• _Data to use_:
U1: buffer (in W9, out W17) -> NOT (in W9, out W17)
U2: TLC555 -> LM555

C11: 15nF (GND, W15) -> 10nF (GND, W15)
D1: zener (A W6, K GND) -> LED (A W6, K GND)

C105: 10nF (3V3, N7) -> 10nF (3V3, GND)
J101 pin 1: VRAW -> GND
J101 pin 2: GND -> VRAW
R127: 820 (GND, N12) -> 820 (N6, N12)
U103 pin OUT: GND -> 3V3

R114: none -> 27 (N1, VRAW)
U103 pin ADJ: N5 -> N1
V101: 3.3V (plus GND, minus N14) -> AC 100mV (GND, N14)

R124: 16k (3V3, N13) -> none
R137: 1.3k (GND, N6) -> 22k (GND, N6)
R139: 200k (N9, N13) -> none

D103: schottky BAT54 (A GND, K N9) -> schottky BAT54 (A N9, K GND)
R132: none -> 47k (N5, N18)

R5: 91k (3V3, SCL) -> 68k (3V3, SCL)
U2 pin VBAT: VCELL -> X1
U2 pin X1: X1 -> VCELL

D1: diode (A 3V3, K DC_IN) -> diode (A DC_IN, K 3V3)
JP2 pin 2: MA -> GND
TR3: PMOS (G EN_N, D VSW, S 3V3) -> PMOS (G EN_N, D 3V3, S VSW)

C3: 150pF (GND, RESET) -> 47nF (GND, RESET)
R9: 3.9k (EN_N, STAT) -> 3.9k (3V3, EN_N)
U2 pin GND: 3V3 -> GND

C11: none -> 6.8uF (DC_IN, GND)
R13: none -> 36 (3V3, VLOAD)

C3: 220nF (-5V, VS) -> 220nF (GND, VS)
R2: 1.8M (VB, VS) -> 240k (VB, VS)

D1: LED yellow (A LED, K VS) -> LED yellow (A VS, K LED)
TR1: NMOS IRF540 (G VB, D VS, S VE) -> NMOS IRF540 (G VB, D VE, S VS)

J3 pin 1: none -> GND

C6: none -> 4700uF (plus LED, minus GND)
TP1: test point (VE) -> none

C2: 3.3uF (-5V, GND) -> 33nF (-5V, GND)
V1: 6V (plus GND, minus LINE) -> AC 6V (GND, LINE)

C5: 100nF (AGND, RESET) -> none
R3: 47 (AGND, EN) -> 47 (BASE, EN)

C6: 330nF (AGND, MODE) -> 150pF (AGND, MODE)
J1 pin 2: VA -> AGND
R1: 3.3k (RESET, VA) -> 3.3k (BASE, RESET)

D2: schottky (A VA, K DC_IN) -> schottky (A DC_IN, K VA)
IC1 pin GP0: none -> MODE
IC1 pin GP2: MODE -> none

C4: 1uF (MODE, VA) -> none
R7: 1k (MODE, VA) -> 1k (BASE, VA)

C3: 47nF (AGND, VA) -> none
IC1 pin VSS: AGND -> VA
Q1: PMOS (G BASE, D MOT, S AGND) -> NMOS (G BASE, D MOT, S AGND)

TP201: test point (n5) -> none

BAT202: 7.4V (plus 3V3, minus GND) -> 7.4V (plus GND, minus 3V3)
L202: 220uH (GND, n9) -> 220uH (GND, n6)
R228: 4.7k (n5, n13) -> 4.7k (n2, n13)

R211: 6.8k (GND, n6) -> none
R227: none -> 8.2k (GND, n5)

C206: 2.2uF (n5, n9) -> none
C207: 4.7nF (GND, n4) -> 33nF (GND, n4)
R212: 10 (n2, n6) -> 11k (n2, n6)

• _What this task involves_:
In the material above, find each line that has the string "plus" and return it.

• _Task output_:
V101: 3.3V (plus GND, minus N14) -> AC 100mV (GND, N14)
C6: none -> 4700uF (plus LED, minus GND)
V1: 6V (plus GND, minus LINE) -> AC 6V (GND, LINE)
BAT202: 7.4V (plus 3V3, minus GND) -> 7.4V (plus GND, minus 3V3)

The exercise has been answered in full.